* _What you have to do_
Find every line below that contains the word "grace" and copy each of those lines out. Only matches with the same upper and lower case count.

* _Materials provided_
◆ ◆ ◆ ◆

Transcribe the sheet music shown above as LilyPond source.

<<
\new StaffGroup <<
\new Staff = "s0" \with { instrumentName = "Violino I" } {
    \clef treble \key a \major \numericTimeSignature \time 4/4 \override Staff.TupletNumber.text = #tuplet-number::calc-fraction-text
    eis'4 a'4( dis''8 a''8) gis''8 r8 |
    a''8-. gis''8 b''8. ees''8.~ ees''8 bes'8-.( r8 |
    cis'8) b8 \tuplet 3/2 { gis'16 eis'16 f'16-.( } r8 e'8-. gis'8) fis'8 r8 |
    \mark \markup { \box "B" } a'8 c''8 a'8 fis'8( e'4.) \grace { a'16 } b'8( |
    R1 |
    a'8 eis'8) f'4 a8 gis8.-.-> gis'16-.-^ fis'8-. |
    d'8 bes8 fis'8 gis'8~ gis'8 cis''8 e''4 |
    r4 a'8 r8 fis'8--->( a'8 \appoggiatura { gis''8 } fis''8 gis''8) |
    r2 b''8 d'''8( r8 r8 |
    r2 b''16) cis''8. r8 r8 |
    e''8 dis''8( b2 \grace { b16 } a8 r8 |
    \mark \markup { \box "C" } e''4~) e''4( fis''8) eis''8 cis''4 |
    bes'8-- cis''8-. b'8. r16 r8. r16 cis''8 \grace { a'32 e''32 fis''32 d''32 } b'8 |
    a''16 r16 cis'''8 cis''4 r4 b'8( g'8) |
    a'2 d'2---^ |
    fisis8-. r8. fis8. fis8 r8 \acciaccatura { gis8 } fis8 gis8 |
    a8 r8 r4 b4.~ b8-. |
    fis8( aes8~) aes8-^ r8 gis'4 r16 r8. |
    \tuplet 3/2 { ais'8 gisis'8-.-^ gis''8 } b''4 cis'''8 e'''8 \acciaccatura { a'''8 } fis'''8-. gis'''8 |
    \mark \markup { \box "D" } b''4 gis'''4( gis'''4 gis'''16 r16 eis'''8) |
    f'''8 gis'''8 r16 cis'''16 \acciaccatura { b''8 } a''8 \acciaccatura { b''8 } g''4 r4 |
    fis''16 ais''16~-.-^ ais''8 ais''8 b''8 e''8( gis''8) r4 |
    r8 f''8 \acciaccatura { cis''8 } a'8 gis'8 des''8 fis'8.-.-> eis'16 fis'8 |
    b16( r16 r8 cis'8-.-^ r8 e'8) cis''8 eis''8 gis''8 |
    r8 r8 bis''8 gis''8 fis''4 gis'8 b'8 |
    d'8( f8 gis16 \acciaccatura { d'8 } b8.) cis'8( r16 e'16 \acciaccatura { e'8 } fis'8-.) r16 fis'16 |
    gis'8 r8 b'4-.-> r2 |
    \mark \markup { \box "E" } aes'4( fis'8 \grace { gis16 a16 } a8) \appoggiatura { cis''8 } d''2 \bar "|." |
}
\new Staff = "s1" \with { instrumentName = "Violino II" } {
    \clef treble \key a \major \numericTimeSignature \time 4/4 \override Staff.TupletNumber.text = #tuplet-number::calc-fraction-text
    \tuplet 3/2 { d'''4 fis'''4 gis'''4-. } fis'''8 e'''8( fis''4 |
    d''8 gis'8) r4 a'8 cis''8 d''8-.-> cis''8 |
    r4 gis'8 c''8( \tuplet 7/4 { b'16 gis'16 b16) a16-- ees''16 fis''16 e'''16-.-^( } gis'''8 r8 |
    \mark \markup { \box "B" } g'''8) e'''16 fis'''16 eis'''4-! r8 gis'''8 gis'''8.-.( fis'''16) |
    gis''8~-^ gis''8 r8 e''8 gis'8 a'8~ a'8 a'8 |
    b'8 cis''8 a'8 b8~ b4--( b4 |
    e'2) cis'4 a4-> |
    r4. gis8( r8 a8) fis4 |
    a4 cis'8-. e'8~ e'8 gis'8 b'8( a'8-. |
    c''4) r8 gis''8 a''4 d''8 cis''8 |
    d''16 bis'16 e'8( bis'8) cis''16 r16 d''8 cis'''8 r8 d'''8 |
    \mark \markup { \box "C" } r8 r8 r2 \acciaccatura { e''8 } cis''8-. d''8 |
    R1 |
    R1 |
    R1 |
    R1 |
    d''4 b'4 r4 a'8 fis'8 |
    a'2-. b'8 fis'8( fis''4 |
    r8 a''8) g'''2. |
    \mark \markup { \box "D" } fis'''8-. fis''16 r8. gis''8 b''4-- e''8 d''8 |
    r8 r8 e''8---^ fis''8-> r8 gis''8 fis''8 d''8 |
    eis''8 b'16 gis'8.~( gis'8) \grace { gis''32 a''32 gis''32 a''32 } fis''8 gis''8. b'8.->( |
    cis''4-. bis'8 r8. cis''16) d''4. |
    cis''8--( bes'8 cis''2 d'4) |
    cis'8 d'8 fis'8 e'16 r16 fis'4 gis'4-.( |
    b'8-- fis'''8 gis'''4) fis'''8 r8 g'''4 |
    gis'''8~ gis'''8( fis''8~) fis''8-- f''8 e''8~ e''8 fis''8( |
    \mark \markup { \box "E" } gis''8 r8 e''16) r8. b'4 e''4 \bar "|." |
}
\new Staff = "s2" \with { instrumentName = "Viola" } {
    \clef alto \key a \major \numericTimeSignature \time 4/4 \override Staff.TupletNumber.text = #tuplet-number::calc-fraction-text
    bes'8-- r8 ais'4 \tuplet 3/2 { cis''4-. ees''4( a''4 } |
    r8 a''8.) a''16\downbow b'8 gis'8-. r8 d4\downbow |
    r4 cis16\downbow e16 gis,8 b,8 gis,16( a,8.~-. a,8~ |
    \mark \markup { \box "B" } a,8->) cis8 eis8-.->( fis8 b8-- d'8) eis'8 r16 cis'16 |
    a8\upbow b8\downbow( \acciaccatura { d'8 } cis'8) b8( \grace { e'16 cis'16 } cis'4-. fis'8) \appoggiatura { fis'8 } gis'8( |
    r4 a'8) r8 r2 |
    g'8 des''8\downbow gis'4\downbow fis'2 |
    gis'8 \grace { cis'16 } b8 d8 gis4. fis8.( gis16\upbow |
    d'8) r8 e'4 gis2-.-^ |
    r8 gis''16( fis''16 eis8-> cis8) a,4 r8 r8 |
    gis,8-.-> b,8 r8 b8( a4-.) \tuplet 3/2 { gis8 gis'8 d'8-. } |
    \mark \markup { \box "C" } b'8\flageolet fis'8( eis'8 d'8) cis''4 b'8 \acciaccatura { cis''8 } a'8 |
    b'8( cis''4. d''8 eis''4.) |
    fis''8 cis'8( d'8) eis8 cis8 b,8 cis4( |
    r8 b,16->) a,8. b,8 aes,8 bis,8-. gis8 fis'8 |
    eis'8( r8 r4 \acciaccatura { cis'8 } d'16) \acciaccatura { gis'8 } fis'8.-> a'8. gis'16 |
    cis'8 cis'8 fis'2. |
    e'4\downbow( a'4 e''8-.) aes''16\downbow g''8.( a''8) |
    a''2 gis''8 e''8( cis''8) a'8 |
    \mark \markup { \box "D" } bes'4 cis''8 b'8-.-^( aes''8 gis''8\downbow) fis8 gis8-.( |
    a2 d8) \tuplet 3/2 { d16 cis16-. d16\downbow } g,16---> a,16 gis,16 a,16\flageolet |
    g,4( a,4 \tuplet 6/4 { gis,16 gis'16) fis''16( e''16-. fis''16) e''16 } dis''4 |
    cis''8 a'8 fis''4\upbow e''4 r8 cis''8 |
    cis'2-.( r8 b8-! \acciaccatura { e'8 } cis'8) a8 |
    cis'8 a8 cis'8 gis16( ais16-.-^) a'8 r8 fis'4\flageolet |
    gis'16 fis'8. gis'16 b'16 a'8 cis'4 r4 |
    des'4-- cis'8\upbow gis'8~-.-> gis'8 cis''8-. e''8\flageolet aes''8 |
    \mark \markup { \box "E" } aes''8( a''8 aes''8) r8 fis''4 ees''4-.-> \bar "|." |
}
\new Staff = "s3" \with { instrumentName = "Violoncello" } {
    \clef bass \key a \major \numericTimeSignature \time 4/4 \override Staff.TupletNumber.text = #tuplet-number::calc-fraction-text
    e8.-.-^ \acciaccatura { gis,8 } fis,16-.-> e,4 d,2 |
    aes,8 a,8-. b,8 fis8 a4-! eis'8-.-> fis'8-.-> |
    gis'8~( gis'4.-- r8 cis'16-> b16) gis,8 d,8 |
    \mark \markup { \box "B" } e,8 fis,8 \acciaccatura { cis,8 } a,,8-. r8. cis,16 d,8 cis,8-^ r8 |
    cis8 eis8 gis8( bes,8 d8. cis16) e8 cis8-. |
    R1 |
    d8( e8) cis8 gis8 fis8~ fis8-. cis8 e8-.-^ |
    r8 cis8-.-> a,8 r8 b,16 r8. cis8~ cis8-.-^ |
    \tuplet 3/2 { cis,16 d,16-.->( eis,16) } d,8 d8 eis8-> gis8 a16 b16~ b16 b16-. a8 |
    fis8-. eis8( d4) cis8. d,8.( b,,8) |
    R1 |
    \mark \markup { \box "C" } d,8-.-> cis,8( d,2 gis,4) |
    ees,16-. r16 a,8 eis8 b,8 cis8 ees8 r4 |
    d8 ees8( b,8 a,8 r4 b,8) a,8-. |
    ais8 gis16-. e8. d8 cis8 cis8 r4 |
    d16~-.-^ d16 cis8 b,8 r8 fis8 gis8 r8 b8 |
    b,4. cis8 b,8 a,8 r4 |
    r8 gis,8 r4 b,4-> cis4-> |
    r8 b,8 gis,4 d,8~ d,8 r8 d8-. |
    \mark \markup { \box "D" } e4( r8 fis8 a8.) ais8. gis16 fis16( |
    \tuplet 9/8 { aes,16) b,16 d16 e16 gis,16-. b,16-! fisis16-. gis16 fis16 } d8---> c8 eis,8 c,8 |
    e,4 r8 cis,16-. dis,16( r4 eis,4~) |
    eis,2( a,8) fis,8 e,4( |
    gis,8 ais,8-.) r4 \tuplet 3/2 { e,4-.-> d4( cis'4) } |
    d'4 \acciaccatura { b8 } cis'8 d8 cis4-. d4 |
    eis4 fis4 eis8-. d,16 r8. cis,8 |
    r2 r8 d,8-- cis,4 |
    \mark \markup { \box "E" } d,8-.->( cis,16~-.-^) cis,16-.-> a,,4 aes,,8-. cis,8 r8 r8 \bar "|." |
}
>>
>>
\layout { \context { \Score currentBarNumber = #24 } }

◆ ◆ ◆ ◆

* _The reply_
    \mark \markup { \box "B" } a'8 c''8 a'8 fis'8( e'4.) \grace { a'16 } b'8( |
    e''8 dis''8( b2 \grace { b16 } a8 r8 |
    bes'8-- cis''8-. b'8. r16 r8. r16 cis''8 \grace { a'32 e''32 fis''32 d''32 } b'8 |
    \mark \markup { \box "E" } aes'4( fis'8 \grace { gis16 a16 } a8) \appoggiatura { cis''8 } d''2 \bar "|." |
    eis''8 b'16 gis'8.~( gis'8) \grace { gis''32 a''32 gis''32 a''32 } fis''8 gis''8. b'8.->( |
    a8\upbow b8\downbow( \acciaccatura { d'8 } cis'8) b8( \grace { e'16 cis'16 } cis'4-. fis'8) \appoggiatura { fis'8 } gis'8( |
    gis'8 \grace { cis'16 } b8 d8 gis4. fis8.( gis16\upbow |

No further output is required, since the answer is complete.